[Spatial reasoning data]
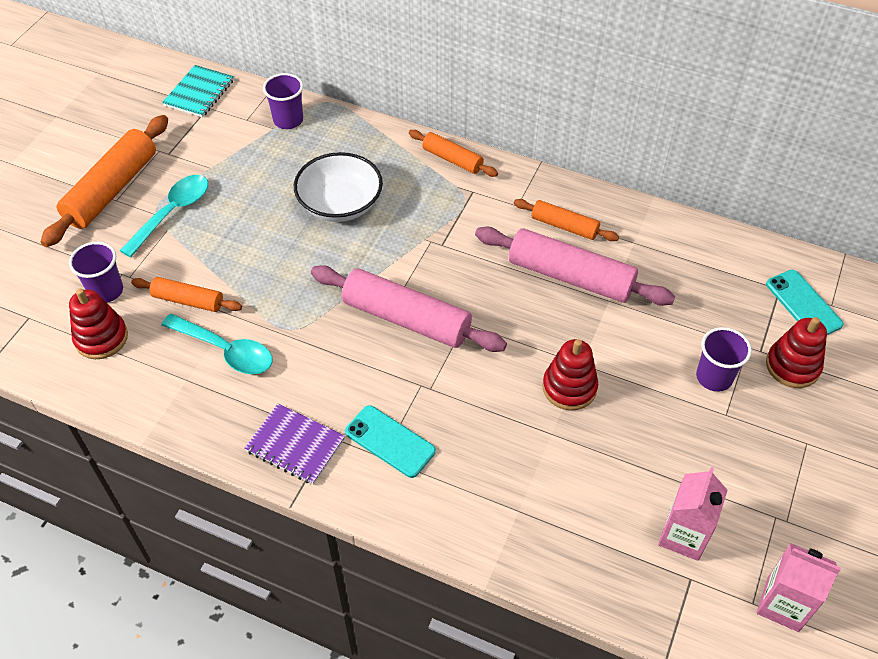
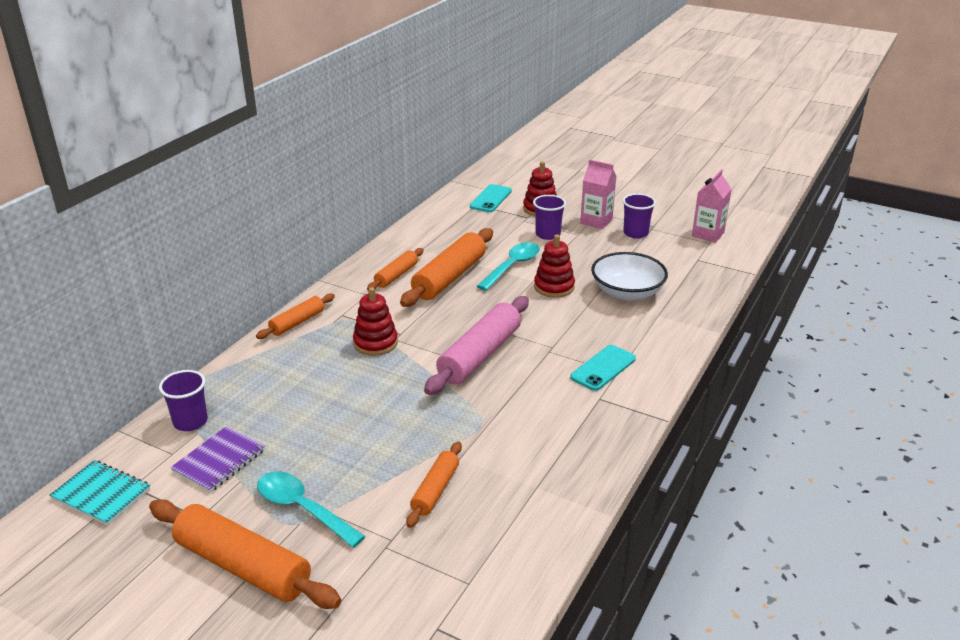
camera: 85 degrees left, 20 degrees down
(101, 338) = (477, 556): red stacking toy -> red stacking toy (375, 343)
(106, 291) = (409, 558): purple cup -> purple cup (635, 233)
(226, 351) = (503, 461): turquoise spoon -> turquoise spoon (512, 266)
(295, 445) = (609, 417): purple notebook -> purple notebook (219, 461)
(340, 204) = (331, 388): white bowl -> white bowl (627, 292)
(570, 277) = (449, 277): pink rolling pin -> orange rolling pin
(683, 535) = (668, 258): pink carton -> pink carton (596, 221)
(803, 304) = (491, 199): turquoise phone -> turquoise phone turned 45 degrees counterclockwise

→ Assignment: The answer should hold every entry exactly as given and no pictures at all.

→ Result below:
camera: 85 degrees left, 20 degrees down
(101, 338) = (477, 556): red stacking toy -> red stacking toy (375, 343)
(106, 291) = (409, 558): purple cup -> purple cup (635, 233)
(226, 351) = (503, 461): turquoise spoon -> turquoise spoon (512, 266)
(295, 445) = (609, 417): purple notebook -> purple notebook (219, 461)
(340, 204) = (331, 388): white bowl -> white bowl (627, 292)
(570, 277) = (449, 277): pink rolling pin -> orange rolling pin
(683, 535) = (668, 258): pink carton -> pink carton (596, 221)
(803, 304) = (491, 199): turquoise phone -> turquoise phone turned 45 degrees counterclockwise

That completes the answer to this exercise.